What is required – Give the data again exactly, without images.

*** Opening of Recorded data ***

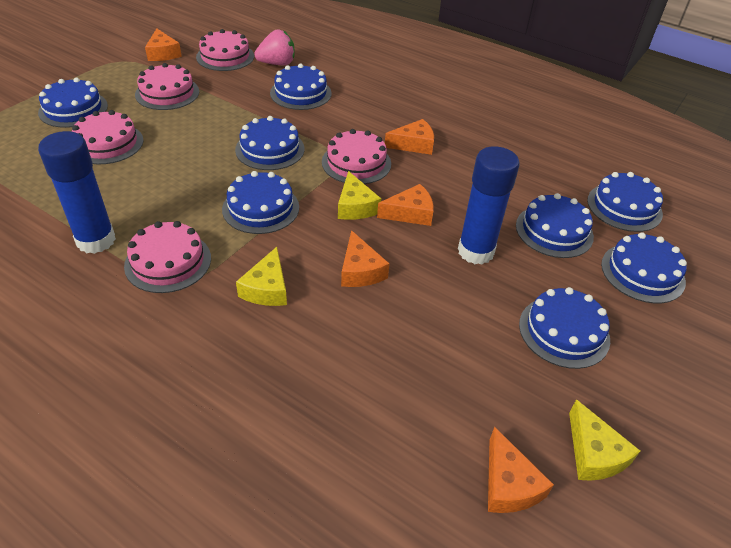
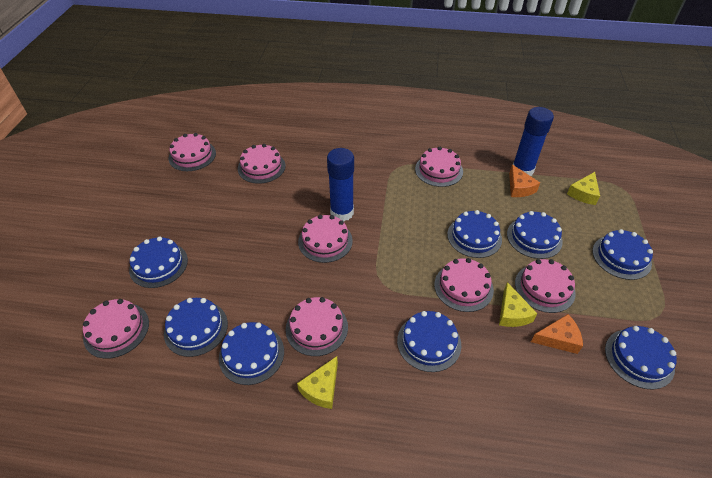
orange cheese: 5 -> 2
pink cake: 5 -> 8
pink strawberry: 1 -> 0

*** Close of Recorded data ***

Exercise solution –
orange cheese: 5 -> 2
pink cake: 5 -> 8
pink strawberry: 1 -> 0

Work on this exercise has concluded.